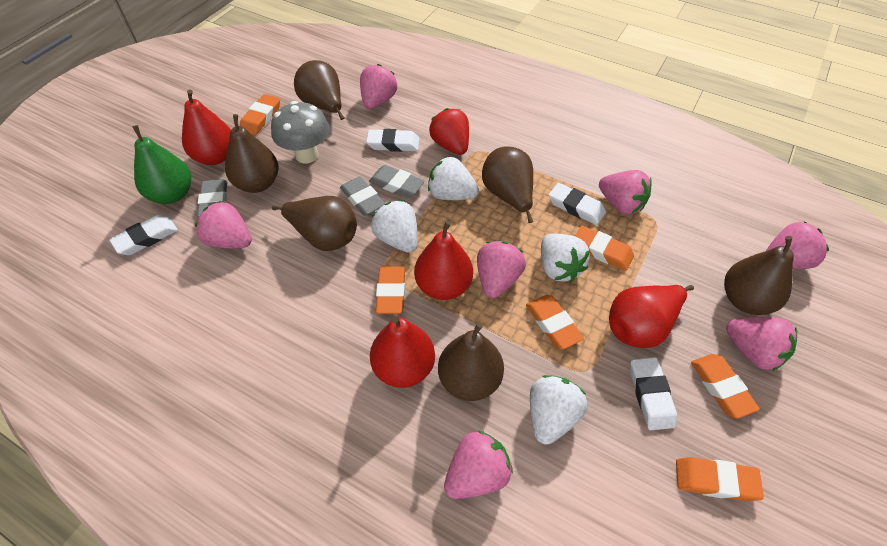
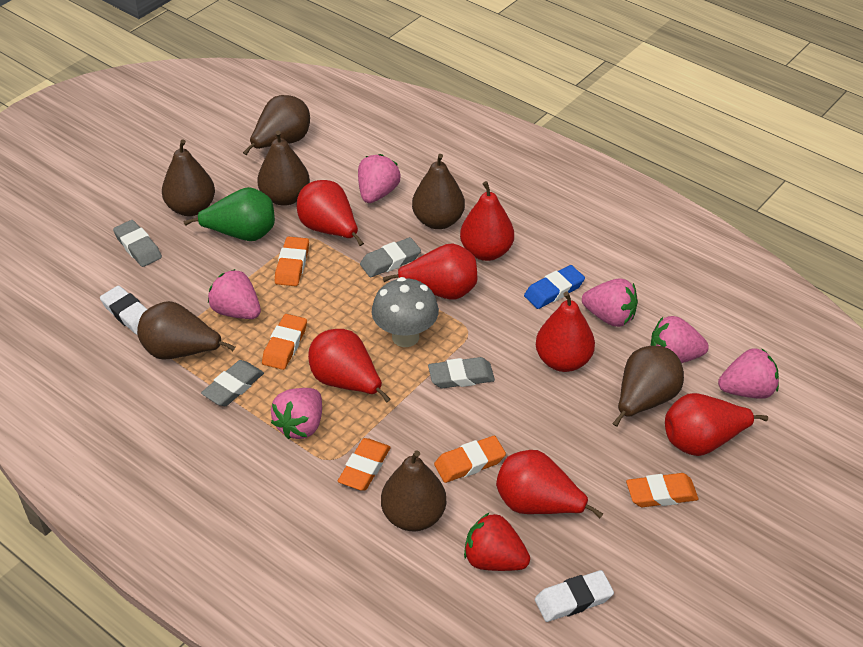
blue eraser: 0 -> 1
brown pear: 6 -> 7
grey eraser: 3 -> 4
orange eraser: 6 -> 5
pink strawberry: 7 -> 6
red pear: 4 -> 7
white eraser: 4 -> 2
white strawberry: 4 -> 0

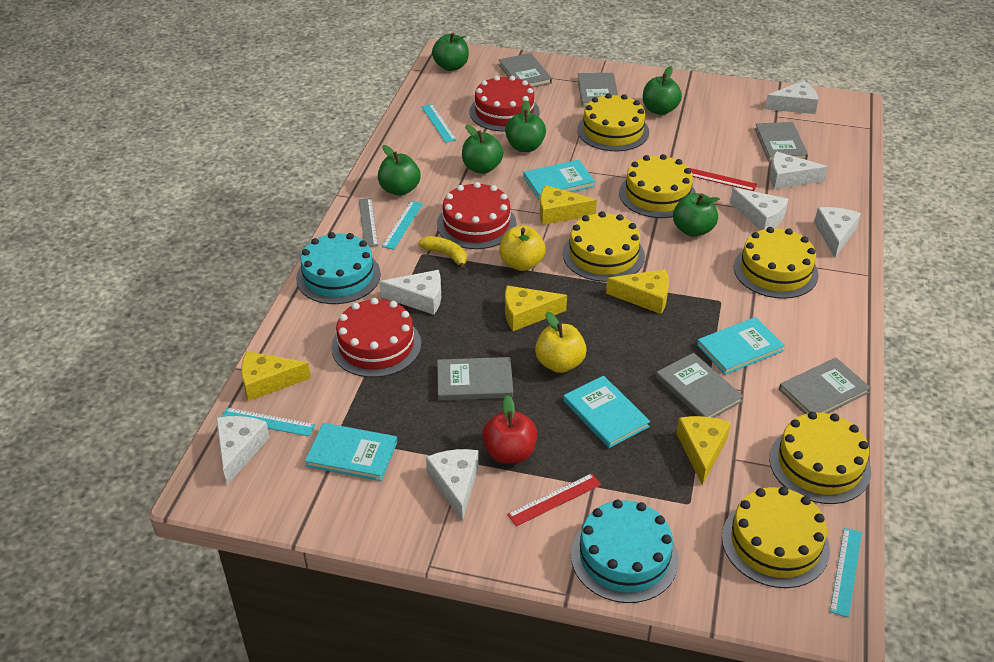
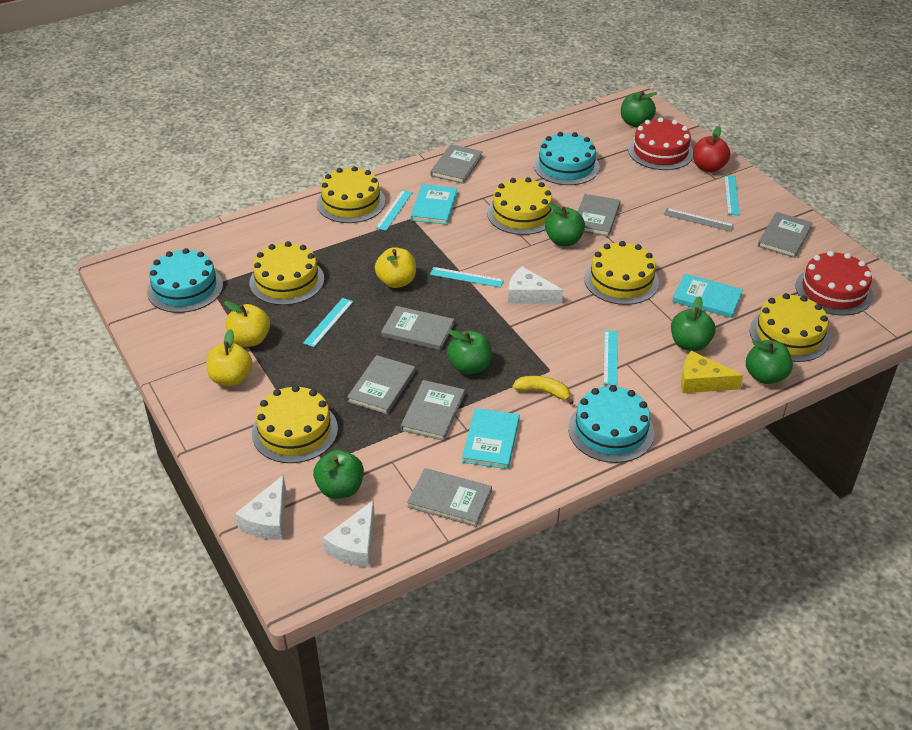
grey book: 6 -> 7
red cake: 3 -> 2
red ruler: 2 -> 0
turquoise book: 4 -> 3
turquoise cake: 2 -> 3
turquoise ruler: 4 -> 5
white cheese: 7 -> 3
yellow apple: 2 -> 3
yellow cheese: 5 -> 1

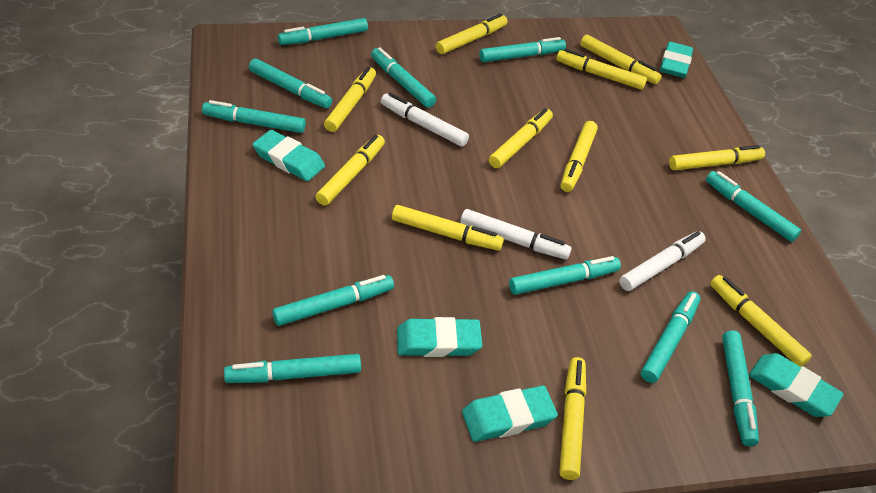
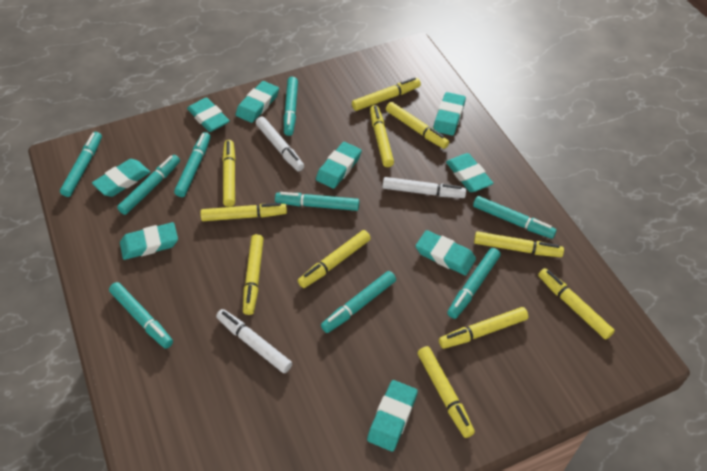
turquoise eraser: 5 -> 9
turquoise marker: 11 -> 9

* * * * * * * * *

* [EXERCISE GOAL]: Word for word, output the lines from the beginning of the listing through the line holding "turquoise ruler: 4 -> 5" and nothing beyond them. Omit the pictures.

* [ANSWER TO THIS PROBLEM]:
blue eraser: 0 -> 1
brown pear: 6 -> 7
grey eraser: 3 -> 4
orange eraser: 6 -> 5
pink strawberry: 7 -> 6
red pear: 4 -> 7
white eraser: 4 -> 2
white strawberry: 4 -> 0

grey book: 6 -> 7
red cake: 3 -> 2
red ruler: 2 -> 0
turquoise book: 4 -> 3
turquoise cake: 2 -> 3
turquoise ruler: 4 -> 5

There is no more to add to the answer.